-- Exercise --
Please set down each of the lines below once more, exactly, omitting all pictures.

-- Dataset excerpt --
-.-.-

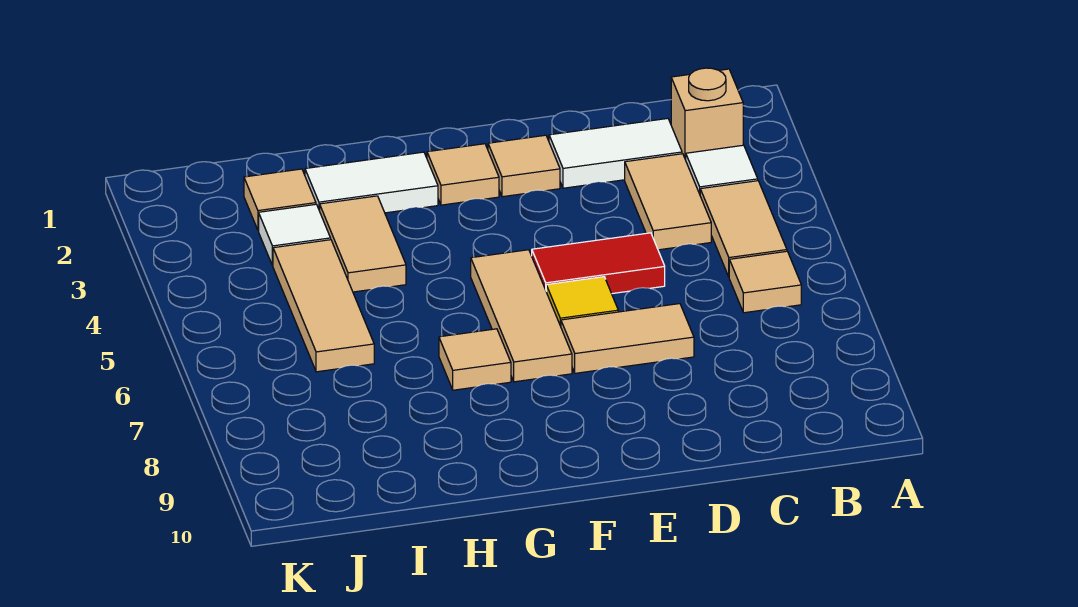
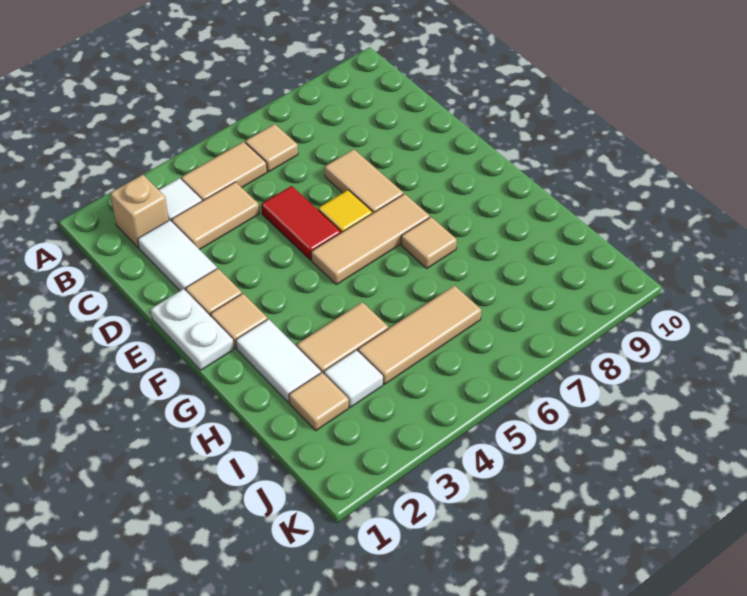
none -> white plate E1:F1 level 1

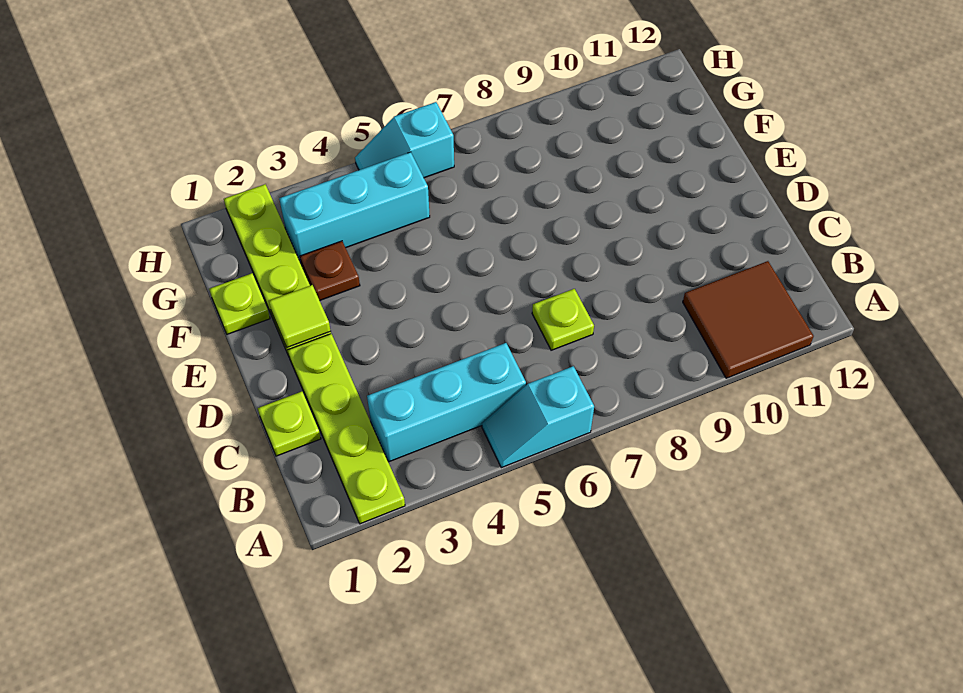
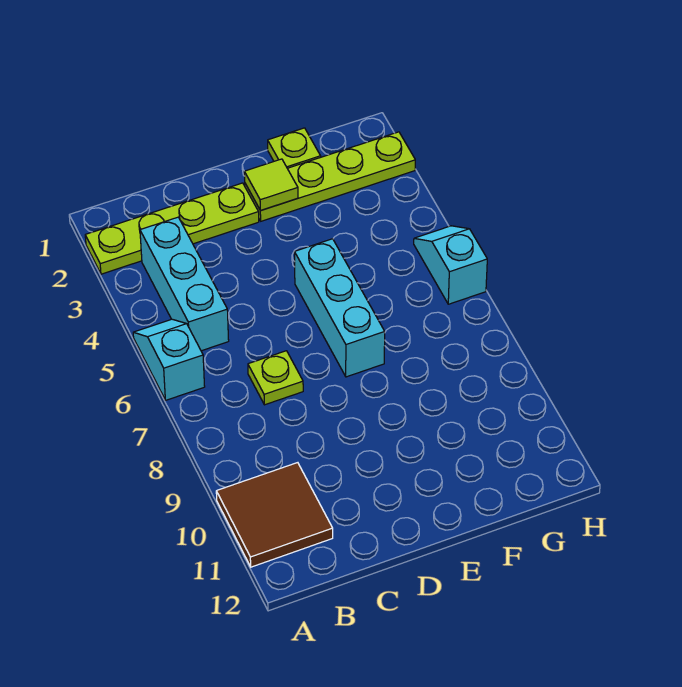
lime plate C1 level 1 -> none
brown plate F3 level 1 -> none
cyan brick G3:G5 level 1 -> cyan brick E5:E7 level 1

-.-.-

-- The completed task --
none -> white plate E1:F1 level 1

lime plate C1 level 1 -> none
brown plate F3 level 1 -> none
cyan brick G3:G5 level 1 -> cyan brick E5:E7 level 1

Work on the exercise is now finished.